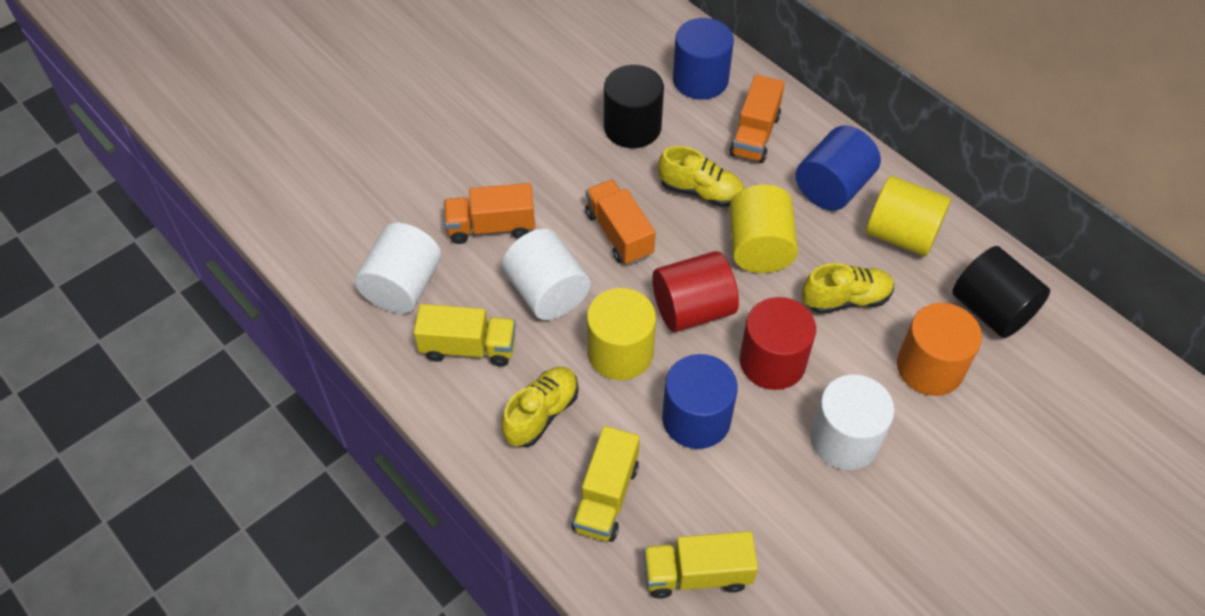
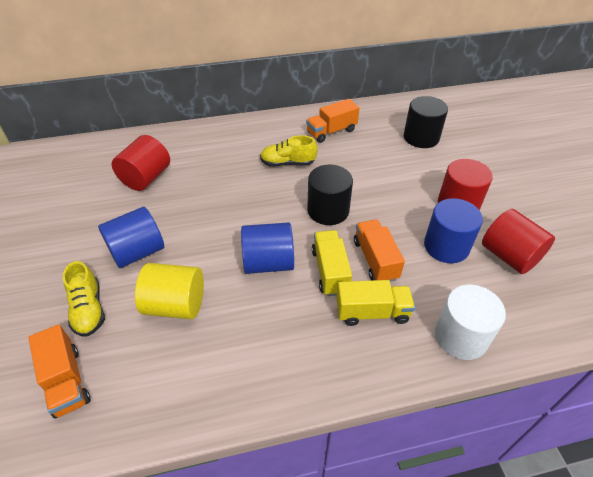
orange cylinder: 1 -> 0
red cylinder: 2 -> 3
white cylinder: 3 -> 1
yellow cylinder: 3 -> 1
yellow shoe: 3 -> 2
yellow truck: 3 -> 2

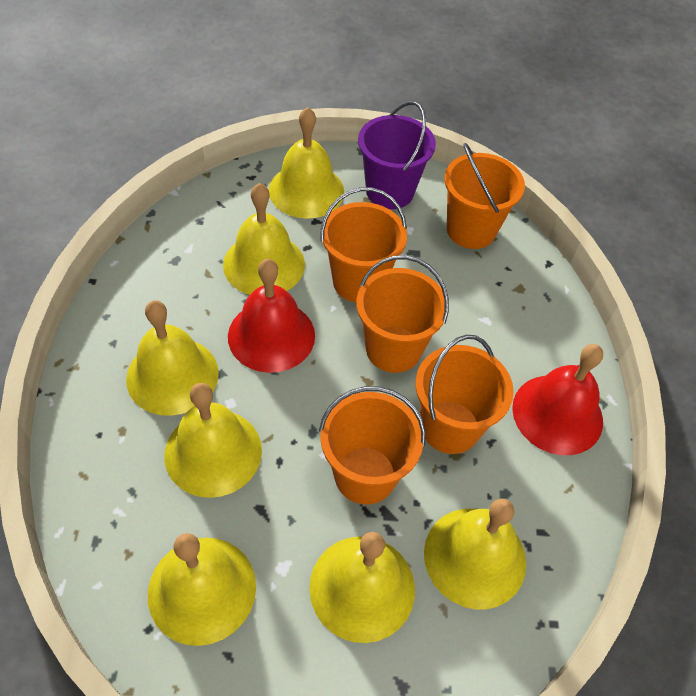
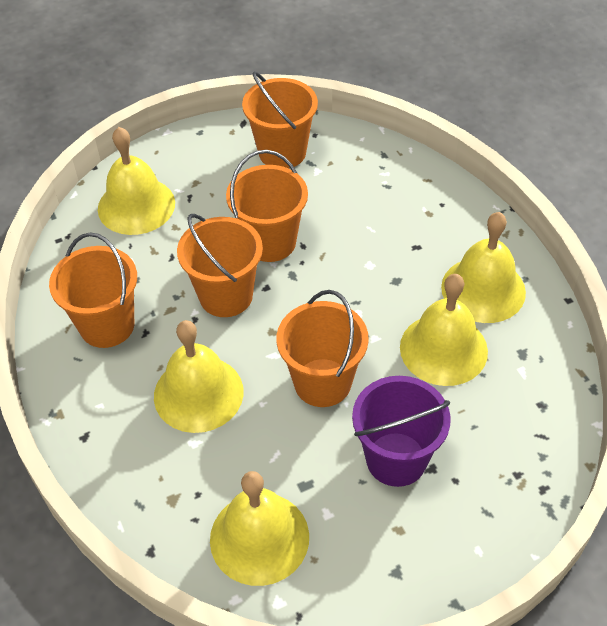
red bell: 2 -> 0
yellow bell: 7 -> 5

_ _ _ _

Task to carry out – An exact copy of the entries, minus the pictures, is what's needed here.

Finished task –
orange cylinder: 1 -> 0
red cylinder: 2 -> 3
white cylinder: 3 -> 1
yellow cylinder: 3 -> 1
yellow shoe: 3 -> 2
yellow truck: 3 -> 2

red bell: 2 -> 0
yellow bell: 7 -> 5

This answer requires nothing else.